### Exercise aim
Lines before the one containing "IC123: NOR CD4001" are left out; that line and every line after it, through the end of the records, are to be reproduced exactly.

### Records for this exercise
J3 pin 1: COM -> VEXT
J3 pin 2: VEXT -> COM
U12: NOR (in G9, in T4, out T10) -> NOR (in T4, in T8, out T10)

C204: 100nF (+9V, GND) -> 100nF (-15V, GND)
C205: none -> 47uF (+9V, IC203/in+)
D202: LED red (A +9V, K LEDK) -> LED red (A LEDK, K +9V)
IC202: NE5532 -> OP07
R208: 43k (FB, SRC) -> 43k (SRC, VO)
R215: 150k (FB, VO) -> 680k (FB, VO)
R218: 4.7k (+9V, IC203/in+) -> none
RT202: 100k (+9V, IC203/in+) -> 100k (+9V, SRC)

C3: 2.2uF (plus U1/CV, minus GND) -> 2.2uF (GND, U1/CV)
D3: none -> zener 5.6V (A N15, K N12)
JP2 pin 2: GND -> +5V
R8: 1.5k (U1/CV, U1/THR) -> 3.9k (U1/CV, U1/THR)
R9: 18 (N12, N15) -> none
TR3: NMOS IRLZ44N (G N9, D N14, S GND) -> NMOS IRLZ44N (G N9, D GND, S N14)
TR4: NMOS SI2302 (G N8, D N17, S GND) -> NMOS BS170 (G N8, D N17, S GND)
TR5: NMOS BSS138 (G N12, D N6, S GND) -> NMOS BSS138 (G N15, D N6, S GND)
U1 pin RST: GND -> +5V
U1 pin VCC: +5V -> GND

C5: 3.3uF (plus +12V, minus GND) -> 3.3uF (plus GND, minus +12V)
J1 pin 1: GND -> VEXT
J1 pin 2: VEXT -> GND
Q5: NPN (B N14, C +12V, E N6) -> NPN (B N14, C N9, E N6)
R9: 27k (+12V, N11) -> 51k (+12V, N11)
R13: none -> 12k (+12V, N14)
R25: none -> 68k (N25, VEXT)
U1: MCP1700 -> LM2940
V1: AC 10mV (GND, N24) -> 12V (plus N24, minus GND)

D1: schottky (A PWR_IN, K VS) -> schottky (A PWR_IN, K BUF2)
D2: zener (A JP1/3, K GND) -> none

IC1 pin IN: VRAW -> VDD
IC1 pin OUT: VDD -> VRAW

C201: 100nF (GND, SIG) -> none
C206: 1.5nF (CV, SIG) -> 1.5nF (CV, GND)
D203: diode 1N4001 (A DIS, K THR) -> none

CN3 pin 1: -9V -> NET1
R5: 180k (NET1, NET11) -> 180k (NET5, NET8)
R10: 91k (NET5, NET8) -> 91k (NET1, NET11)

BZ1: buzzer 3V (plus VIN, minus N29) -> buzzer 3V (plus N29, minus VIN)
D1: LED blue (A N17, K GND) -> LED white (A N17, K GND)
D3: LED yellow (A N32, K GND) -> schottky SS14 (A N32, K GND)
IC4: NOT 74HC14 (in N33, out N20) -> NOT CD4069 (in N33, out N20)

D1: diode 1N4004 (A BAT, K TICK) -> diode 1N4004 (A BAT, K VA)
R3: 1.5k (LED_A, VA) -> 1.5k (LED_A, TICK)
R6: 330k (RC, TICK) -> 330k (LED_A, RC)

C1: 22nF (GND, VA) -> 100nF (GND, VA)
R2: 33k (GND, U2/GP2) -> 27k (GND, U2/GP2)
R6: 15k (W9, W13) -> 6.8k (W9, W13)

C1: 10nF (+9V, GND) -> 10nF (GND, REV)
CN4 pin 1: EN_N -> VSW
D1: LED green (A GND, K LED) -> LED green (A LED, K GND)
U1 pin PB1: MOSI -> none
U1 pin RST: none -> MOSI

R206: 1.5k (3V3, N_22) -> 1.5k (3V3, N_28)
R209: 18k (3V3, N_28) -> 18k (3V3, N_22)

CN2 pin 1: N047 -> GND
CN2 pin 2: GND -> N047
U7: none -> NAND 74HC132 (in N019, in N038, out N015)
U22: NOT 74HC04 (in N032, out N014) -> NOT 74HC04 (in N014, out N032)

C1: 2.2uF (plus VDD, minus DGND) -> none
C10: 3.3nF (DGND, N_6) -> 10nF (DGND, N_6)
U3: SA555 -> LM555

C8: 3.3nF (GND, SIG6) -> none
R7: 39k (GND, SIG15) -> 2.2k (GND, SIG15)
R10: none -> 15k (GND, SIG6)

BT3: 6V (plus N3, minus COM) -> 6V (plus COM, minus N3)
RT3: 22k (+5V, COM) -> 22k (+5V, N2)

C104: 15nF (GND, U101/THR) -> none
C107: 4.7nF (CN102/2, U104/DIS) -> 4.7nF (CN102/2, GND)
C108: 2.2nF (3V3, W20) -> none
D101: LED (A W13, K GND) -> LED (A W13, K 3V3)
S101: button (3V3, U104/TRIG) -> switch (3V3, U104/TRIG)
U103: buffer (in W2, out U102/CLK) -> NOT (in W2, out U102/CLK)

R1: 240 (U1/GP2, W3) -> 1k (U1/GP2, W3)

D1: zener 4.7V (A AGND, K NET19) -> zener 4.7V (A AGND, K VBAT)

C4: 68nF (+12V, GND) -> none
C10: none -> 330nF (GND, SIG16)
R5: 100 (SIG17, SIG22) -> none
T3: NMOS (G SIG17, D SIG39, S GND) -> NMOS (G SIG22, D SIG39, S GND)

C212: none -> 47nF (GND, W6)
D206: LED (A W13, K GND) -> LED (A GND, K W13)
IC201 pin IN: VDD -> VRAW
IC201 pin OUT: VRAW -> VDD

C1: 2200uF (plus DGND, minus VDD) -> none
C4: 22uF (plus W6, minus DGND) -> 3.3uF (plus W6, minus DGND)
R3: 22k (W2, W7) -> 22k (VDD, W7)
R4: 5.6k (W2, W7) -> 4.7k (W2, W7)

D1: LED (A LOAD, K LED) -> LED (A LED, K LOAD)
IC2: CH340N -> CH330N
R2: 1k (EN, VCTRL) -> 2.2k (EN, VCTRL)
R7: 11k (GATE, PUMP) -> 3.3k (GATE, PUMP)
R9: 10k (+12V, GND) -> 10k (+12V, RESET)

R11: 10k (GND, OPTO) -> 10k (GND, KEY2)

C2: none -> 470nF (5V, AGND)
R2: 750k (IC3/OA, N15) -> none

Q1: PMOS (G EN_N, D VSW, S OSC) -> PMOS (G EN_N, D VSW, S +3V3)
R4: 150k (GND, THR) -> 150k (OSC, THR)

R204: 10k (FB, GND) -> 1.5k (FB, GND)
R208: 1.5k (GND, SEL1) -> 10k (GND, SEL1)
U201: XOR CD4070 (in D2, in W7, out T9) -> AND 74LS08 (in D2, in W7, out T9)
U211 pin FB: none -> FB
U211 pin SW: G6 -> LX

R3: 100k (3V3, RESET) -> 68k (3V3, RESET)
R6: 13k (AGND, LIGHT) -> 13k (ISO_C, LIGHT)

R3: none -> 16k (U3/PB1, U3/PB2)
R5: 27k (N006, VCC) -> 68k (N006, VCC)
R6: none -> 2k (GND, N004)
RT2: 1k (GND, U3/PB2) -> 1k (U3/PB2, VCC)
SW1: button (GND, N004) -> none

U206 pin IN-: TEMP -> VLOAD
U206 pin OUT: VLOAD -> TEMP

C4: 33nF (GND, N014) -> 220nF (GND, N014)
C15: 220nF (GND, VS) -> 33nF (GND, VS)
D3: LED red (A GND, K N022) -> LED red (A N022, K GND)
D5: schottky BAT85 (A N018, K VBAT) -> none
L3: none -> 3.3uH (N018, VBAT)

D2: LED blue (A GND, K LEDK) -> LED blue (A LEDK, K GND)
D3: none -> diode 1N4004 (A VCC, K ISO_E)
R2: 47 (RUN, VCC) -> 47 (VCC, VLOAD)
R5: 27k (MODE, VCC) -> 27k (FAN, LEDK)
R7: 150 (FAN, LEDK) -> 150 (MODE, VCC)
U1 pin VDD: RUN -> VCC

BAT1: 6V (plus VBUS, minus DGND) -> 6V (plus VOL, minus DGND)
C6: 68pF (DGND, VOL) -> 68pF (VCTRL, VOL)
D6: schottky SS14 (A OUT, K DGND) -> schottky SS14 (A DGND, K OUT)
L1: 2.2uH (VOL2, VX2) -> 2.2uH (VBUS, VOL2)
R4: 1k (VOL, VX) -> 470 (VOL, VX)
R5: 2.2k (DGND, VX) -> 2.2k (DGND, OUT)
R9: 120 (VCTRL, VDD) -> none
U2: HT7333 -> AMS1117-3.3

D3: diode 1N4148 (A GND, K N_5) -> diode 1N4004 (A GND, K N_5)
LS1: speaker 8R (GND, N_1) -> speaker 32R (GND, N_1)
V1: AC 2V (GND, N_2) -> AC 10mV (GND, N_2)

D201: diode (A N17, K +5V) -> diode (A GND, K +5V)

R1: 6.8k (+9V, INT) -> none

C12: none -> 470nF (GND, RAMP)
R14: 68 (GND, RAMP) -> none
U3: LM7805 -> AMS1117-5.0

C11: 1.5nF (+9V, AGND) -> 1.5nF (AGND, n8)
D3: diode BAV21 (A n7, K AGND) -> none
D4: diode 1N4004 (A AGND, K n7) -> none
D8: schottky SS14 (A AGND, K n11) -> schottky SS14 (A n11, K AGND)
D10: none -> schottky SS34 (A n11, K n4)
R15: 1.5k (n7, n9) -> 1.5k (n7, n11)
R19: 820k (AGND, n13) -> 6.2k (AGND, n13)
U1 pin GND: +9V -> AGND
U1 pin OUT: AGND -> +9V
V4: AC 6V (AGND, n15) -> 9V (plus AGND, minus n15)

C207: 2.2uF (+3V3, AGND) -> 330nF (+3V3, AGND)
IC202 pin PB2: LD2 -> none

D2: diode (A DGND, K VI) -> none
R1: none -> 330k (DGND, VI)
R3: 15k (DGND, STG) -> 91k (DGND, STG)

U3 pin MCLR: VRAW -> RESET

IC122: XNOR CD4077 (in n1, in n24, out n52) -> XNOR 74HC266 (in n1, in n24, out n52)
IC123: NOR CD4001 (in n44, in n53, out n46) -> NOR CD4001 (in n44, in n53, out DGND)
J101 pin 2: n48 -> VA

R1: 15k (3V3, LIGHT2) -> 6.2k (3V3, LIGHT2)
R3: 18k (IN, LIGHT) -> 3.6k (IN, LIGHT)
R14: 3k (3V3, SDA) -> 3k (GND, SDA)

### Response to this exercise
IC123: NOR CD4001 (in n44, in n53, out n46) -> NOR CD4001 (in n44, in n53, out DGND)
J101 pin 2: n48 -> VA

R1: 15k (3V3, LIGHT2) -> 6.2k (3V3, LIGHT2)
R3: 18k (IN, LIGHT) -> 3.6k (IN, LIGHT)
R14: 3k (3V3, SDA) -> 3k (GND, SDA)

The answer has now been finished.